> _WORK TASK_
Transcribe the listing that follows in full, exactly, and drop its images.

> _AVAILABLE DATA_
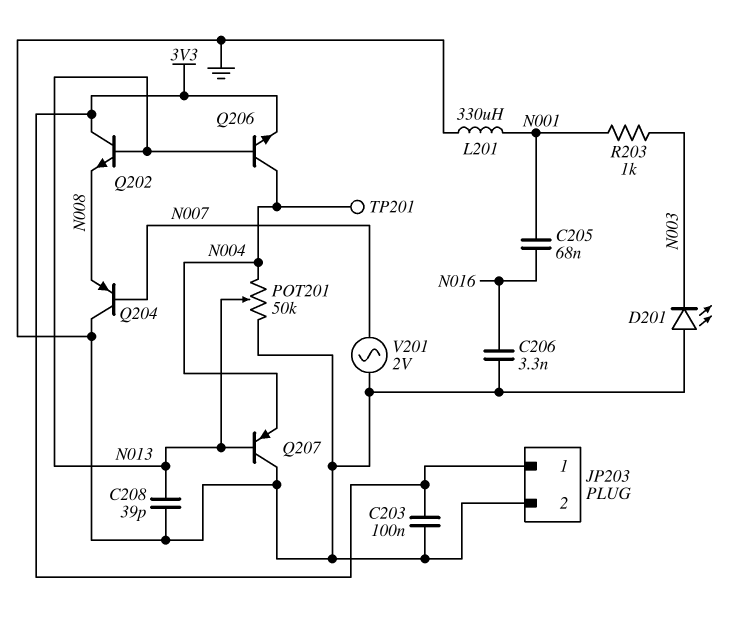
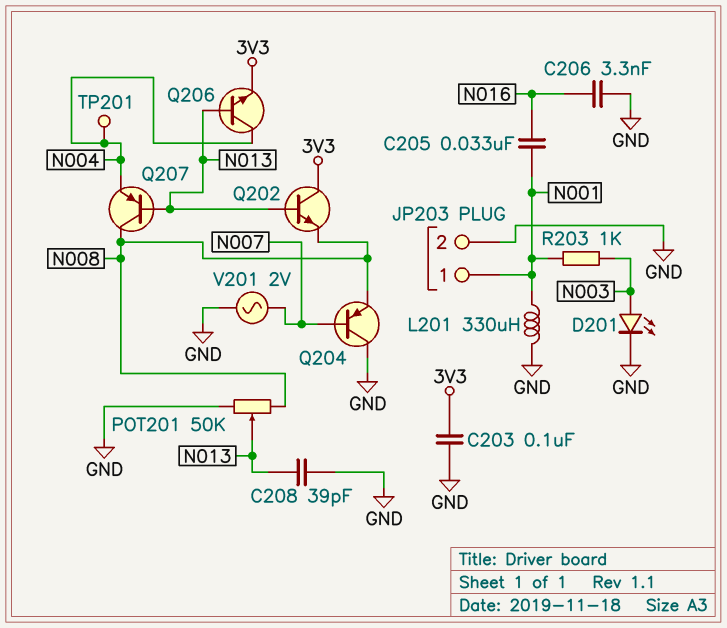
C205: 68nF (N001, N016) -> 33nF (N001, N016)
D201: LED (A GND, K N003) -> LED (A N003, K GND)
JP203 pin 1: 3V3 -> N001
POT201: 50k (GND, N004, wiper N013) -> 50k (GND, N008, wiper N013)
Q207: PNP (B N013, C GND, E N004) -> PNP (B N013, C N008, E N004)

> _ANSWER TO THE PROBLEM_
C205: 68nF (N001, N016) -> 33nF (N001, N016)
D201: LED (A GND, K N003) -> LED (A N003, K GND)
JP203 pin 1: 3V3 -> N001
POT201: 50k (GND, N004, wiper N013) -> 50k (GND, N008, wiper N013)
Q207: PNP (B N013, C GND, E N004) -> PNP (B N013, C N008, E N004)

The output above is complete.